*Supplied records*
◆ ◆ ◆ ◆
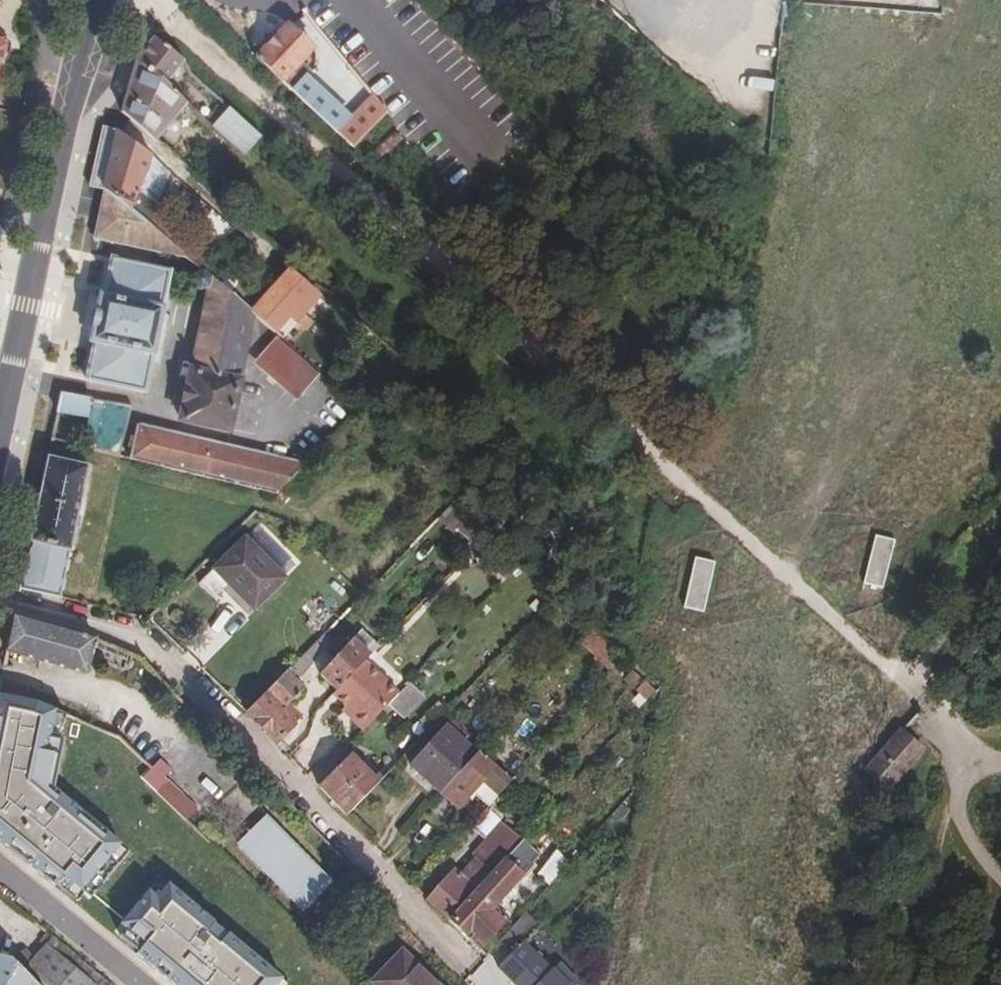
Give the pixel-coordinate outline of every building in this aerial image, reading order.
[(513,1),(492,26),(503,35),(524,11),(513,1)] [(256,58),(282,82),(300,63),(314,49),(288,25),(256,58)] [(155,38),(136,61),(166,85),(185,61),(155,38)] [(187,106),(166,85),(136,61),(121,111),(155,141),(187,106)] [(300,63),(282,82),(354,148),(388,113),(375,97),(367,103),(349,118),(339,109),(321,92),(305,78),(311,72),(300,63)] [(204,122),(211,128),(229,109),(223,103),(204,122)] [(260,138),(229,109),(211,128),(212,130),(211,131),(225,144),(227,142),(243,156),(260,138)] [(103,187),(116,129),(100,125),(87,184),(103,187)] [(116,129),(103,187),(187,259),(204,274),(213,261),(215,259),(155,209),(172,173),(116,129)] [(103,187),(93,237),(187,259),(103,187)] [(210,212),(197,224),(217,245),(229,233),(210,212)] [(171,271),(111,258),(103,296),(99,296),(89,342),(93,343),(85,382),(144,394),(171,271)] [(213,261),(204,274),(251,313),(260,303),(213,261)] [(288,271),(251,313),(253,315),(281,339),(318,298),(288,271)] [(228,430),(253,315),(251,313),(204,274),(193,275),(192,283),(198,290),(207,288),(179,421),(228,430)] [(262,358),(301,393),(315,377),(276,342),(262,358)] [(131,407),(59,394),(56,412),(90,418),(83,448),(119,457),(131,407)] [(287,462),(137,426),(129,459),(274,495),(308,462),(298,451),(287,462)] [(61,433),(52,430),(50,440),(61,443),(61,433)] [(88,466),(46,456),(28,542),(69,551),(88,466)] [(491,532),(457,500),(437,521),(452,536),(458,531),(476,548),(491,532)] [(892,539),(874,534),(861,582),(879,587),(892,539)] [(243,540),(211,570),(252,612),(283,581),(243,540)] [(28,542),(17,593),(57,605),(69,551),(28,542)] [(521,561),(507,547),(501,553),(516,566),(521,561)] [(516,566),(501,553),(490,565),(504,578),(516,566)] [(715,560),(696,556),(684,606),(703,611),(715,560)] [(84,673),(94,640),(12,615),(5,649),(84,673)] [(592,627),(582,638),(600,656),(611,645),(592,627)] [(338,639),(329,630),(314,645),(324,654),(338,639)] [(579,642),(611,672),(615,669),(600,656),(582,638),(579,642)] [(364,651),(369,646),(362,639),(357,644),(364,651)] [(320,677),(337,694),(364,665),(370,658),(364,651),(357,644),(355,642),(333,663),(320,677)] [(364,651),(370,658),(380,648),(374,642),(369,646),(364,651)] [(324,654),(314,645),(302,658),(311,667),(324,654)] [(625,658),(611,645),(600,656),(615,669),(625,658)] [(134,657),(127,654),(121,668),(128,671),(134,657)] [(311,667),(302,658),(286,674),(295,683),(311,667)] [(335,695),(348,706),(356,714),(351,718),(365,730),(387,707),(397,697),(364,665),(337,694),(335,695)] [(295,683),(286,674),(246,714),(276,744),(294,726),(299,721),(286,709),(303,691),(295,683)] [(21,699),(23,688),(0,682),(0,695),(17,698),(21,699)] [(397,697),(387,707),(403,722),(423,701),(407,686),(397,697)] [(66,719),(29,707),(0,702),(0,845),(72,903),(126,841),(55,785),(66,719)] [(356,714),(348,706),(343,710),(351,718),(356,714)] [(424,720),(430,726),(442,714),(435,708),(424,720)] [(441,794),(476,755),(448,729),(411,770),(439,796),(441,794)] [(920,754),(901,737),(870,773),(889,789),(920,754)] [(375,778),(352,754),(319,787),(318,788),(346,816),(379,782),(375,778)] [(499,795),(511,782),(477,754),(476,755),(441,794),(457,809),(466,799),(483,781),(499,795)] [(151,770),(142,778),(185,820),(196,809),(165,779),(171,772),(160,760),(151,770)] [(379,782),(391,771),(381,761),(378,764),(384,770),(375,778),(379,782)] [(483,781),(466,799),(471,802),(476,798),(488,808),(499,795),(483,781)] [(263,814),(232,846),(301,914),(332,882),(263,814)] [(474,863),(461,877),(454,885),(447,878),(427,900),(450,920),(504,861),(521,841),(511,832),(480,865),(476,861),(474,863)] [(522,840),(521,841),(504,861),(450,920),(479,950),(508,920),(494,907),(521,877),(540,857),(522,840)] [(541,873),(553,884),(573,862),(559,850),(541,873)] [(452,869),(461,877),(474,863),(465,855),(452,869)] [(159,879),(113,933),(175,984),(281,984),(284,982),(159,879)] [(497,968),(514,984),(563,984),(551,972),(524,945),(541,929),(527,914),(521,920),(502,942),(513,953),(497,968)] [(8,956),(37,984),(94,984),(100,977),(75,957),(74,957),(51,938),(34,958),(25,950),(9,956),(8,956)] [(8,956),(9,956),(0,954),(0,984),(37,984),(8,956)] [(404,954),(374,984),(435,984),(404,954)]
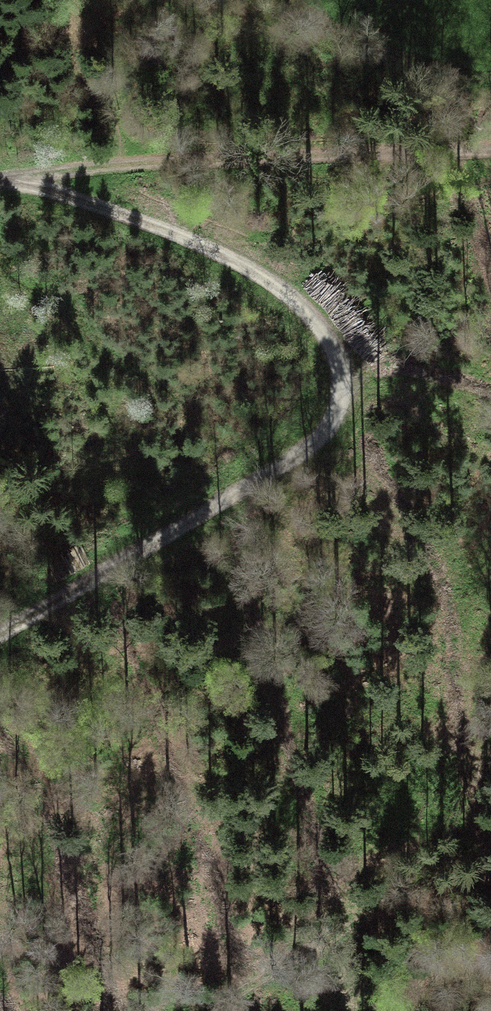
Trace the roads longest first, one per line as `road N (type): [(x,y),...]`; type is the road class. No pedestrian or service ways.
road 1 (track): [(0,181),(32,176),(244,262),(290,290),(322,325),(345,380),(344,407),(307,453),(0,634)]
road 2 (track): [(32,176),(195,158),(490,147)]
road 3 (track): [(206,1010),(413,891),(490,859)]
road 4 (track): [(490,70),(406,41),(350,0)]

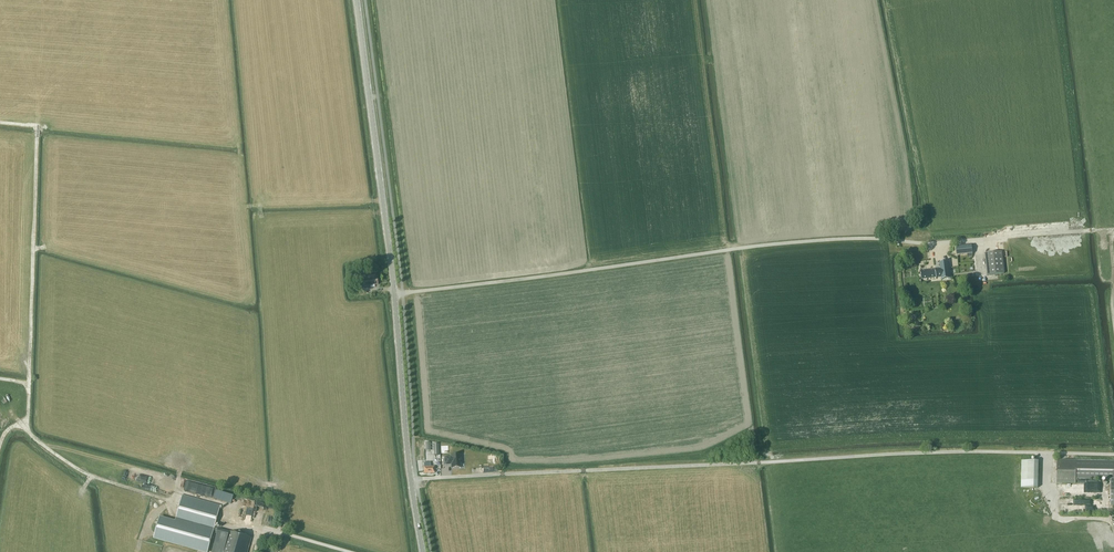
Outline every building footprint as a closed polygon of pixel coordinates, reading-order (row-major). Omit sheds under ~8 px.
[(958,255),(973,253),(972,245),(957,247),(958,255)] [(988,275),(1002,273),(1005,273),(1002,251),(986,253),(988,275)] [(935,269),(935,266),(932,267),(932,270),(921,271),(921,279),(949,276),(950,279),(948,261),(940,262),(940,269),(935,269)] [(365,286),(378,284),(377,278),(376,274),(363,276),(364,280),(365,286)] [(451,457),(445,457),(445,464),(451,464),(452,468),(460,468),(460,455),(451,455),(451,457)] [(1039,461),(1021,460),(1021,487),(1038,488),(1039,461)] [(1076,460),(1057,460),(1056,483),(1076,484),(1076,478),(1111,479),(1111,505),(1113,505),(1113,461),(1076,460)] [(434,466),(431,467),(431,462),(424,463),(424,467),(424,473),(435,473),(434,466)] [(233,496),(216,491),(213,499),(231,504),(233,496)] [(222,505),(184,494),(176,521),(160,516),(155,535),(208,551),(214,531),(218,532),(212,551),(248,551),(252,537),(215,527),(222,505)]
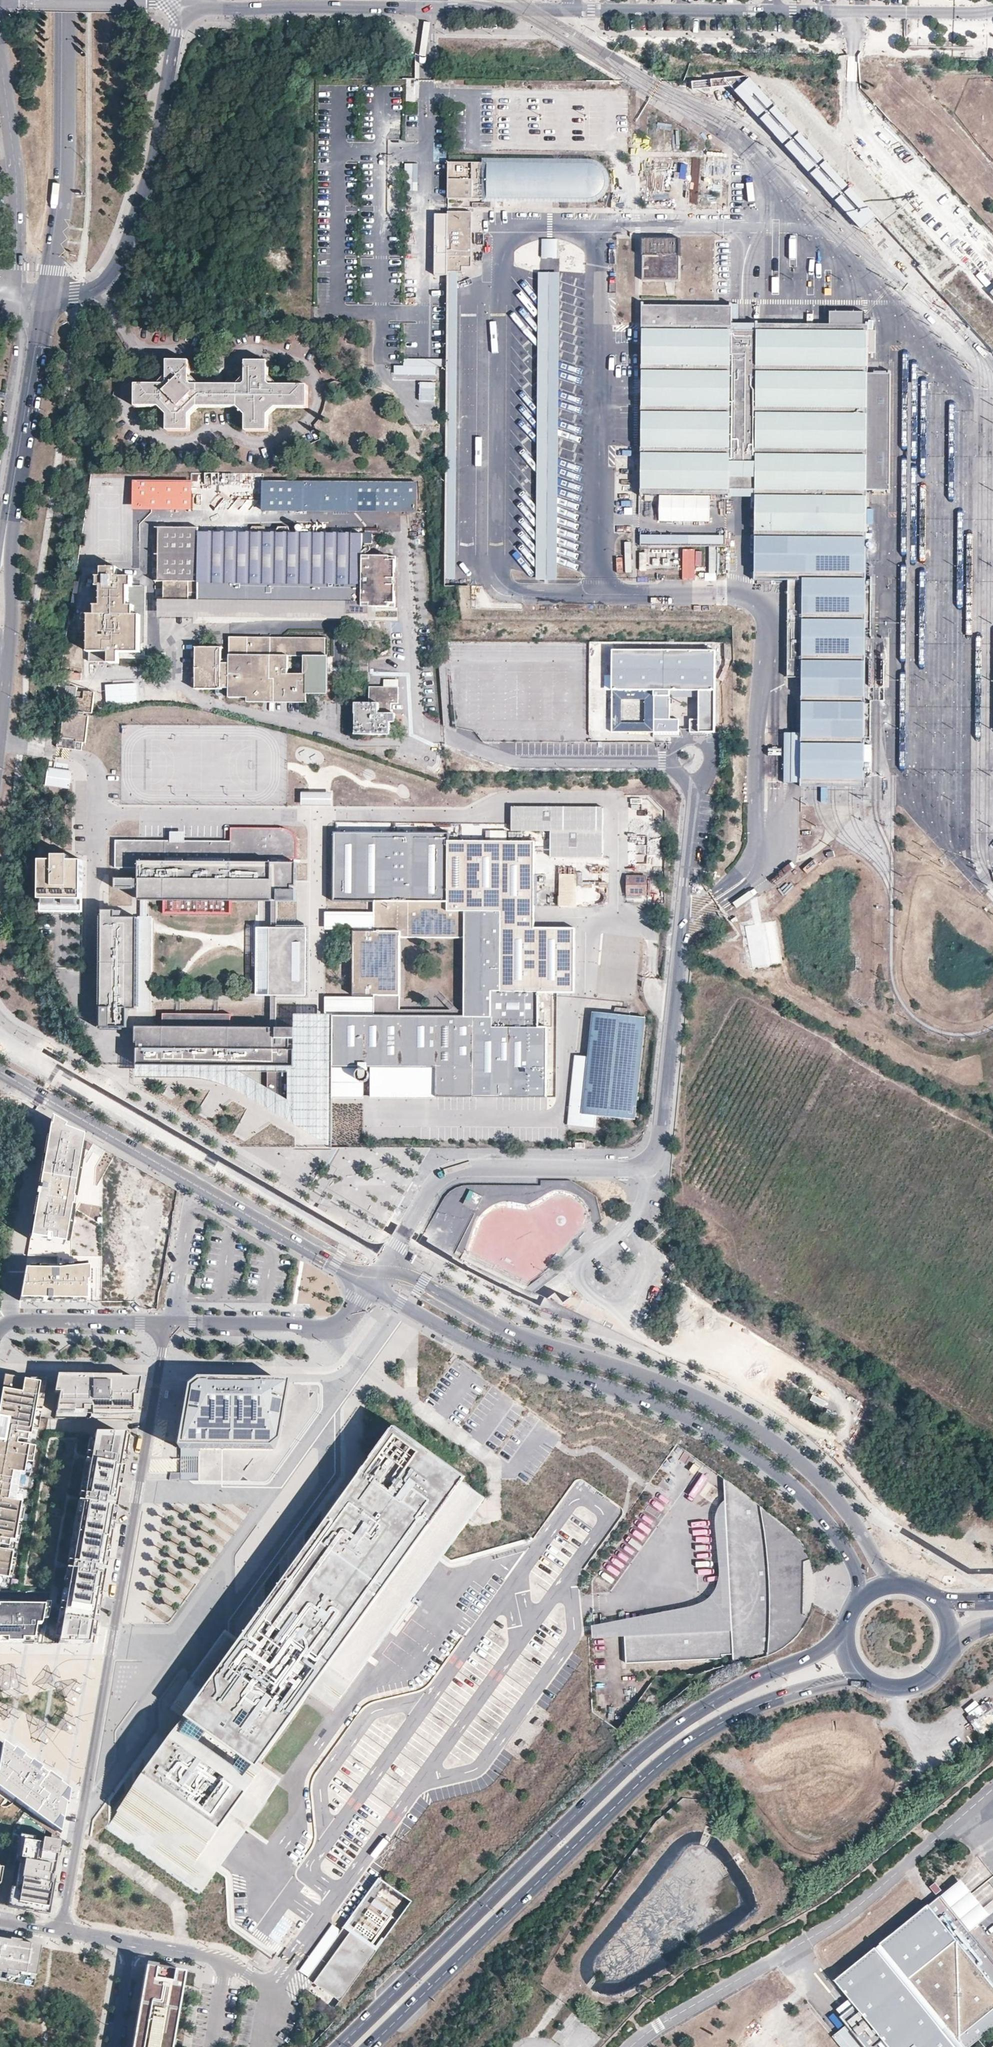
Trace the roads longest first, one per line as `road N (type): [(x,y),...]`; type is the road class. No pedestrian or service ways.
road 1 (residential): [(385,1260),(435,1180),(457,1169),(644,1167),(657,1148),(675,1003),(691,790),(680,772),(662,762),(525,764),(442,733)]
road 2 (primary): [(846,1635),(722,1696),(624,1768),(339,2046)]
road 3 (primary): [(370,2046),(686,1744),(782,1696),(861,1673)]
road 4 (secondary): [(903,1584),(881,1570),(808,1470),(759,1433),(662,1382),(518,1337),(385,1260)]
road 5 (residential): [(168,1323),(60,1933)]
road 6 (secondary): [(371,1284),(490,1352),(653,1402),(744,1449),(795,1487),(836,1534),(857,1604)]
road 7 (secondary): [(0,1071),(371,1284)]
road 8 (secondary): [(385,1260),(26,1058)]
road 9 (residential): [(181,7),(158,146),(129,239),(102,283),(79,294),(46,294)]
road 10 (residential): [(430,8),(774,12)]
road 11 (secondary): [(63,0),(61,174),(46,294)]
road 12 (secondary): [(46,294),(2,562)]
road 13 (residential): [(181,7),(430,8)]
road 14 (residential): [(0,52),(17,171),(17,293)]
road 15 (residential): [(371,1284),(336,1325),(168,1323)]
road 16 (residential): [(168,1323),(27,1321),(0,1328)]
road 17 (residential): [(131,1944),(225,1963),(274,1988)]
road 18 (secondary): [(2,703),(12,622),(11,579),(2,562)]
road 19 (residential): [(774,12),(914,13)]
◆ ◆ ◆ ◆
*Task goal*
Word for word, restate the lines from the line containing "Outline every building" through the end of the data, including the first and last of them. Pictures stay out.

*Exercise output*
Outline every building footprint as a closed polygon of pixel coordinates, reading-order (row-major). Omit sheds under ~8 px.
[(958,255),(973,253),(972,245),(957,247),(958,255)] [(988,275),(1002,273),(1005,273),(1002,251),(986,253),(988,275)] [(935,269),(935,266),(932,267),(932,270),(921,271),(921,279),(949,276),(950,279),(948,261),(940,262),(940,269),(935,269)] [(365,286),(378,284),(377,278),(376,274),(363,276),(364,280),(365,286)] [(451,457),(445,457),(445,464),(451,464),(452,468),(460,468),(460,455),(451,455),(451,457)] [(1039,461),(1021,460),(1021,487),(1038,488),(1039,461)] [(1076,460),(1057,460),(1056,483),(1076,484),(1076,478),(1111,479),(1111,505),(1113,505),(1113,461),(1076,460)] [(434,466),(431,467),(431,462),(424,463),(424,467),(424,473),(435,473),(434,466)] [(233,496),(216,491),(213,499),(231,504),(233,496)] [(222,505),(184,494),(176,521),(160,516),(155,535),(208,551),(214,531),(218,532),(212,551),(248,551),(252,537),(215,527),(222,505)]
Trace the roads longest first, one per line as `road N (type): [(x,y),...]`; type is the road class. No pedestrian or service ways.
road 1 (residential): [(385,1260),(435,1180),(457,1169),(644,1167),(657,1148),(675,1003),(691,790),(680,772),(662,762),(525,764),(442,733)]
road 2 (primary): [(846,1635),(722,1696),(624,1768),(339,2046)]
road 3 (primary): [(370,2046),(686,1744),(782,1696),(861,1673)]
road 4 (secondary): [(903,1584),(881,1570),(808,1470),(759,1433),(662,1382),(518,1337),(385,1260)]
road 5 (residential): [(168,1323),(60,1933)]
road 6 (secondary): [(371,1284),(490,1352),(653,1402),(744,1449),(795,1487),(836,1534),(857,1604)]
road 7 (secondary): [(0,1071),(371,1284)]
road 8 (secondary): [(385,1260),(26,1058)]
road 9 (residential): [(181,7),(158,146),(129,239),(102,283),(79,294),(46,294)]
road 10 (residential): [(430,8),(774,12)]
road 11 (secondary): [(63,0),(61,174),(46,294)]
road 12 (secondary): [(46,294),(2,562)]
road 13 (residential): [(181,7),(430,8)]
road 14 (residential): [(0,52),(17,171),(17,293)]
road 15 (residential): [(371,1284),(336,1325),(168,1323)]
road 16 (residential): [(168,1323),(27,1321),(0,1328)]
road 17 (residential): [(131,1944),(225,1963),(274,1988)]
road 18 (secondary): [(2,703),(12,622),(11,579),(2,562)]
road 19 (residential): [(774,12),(914,13)]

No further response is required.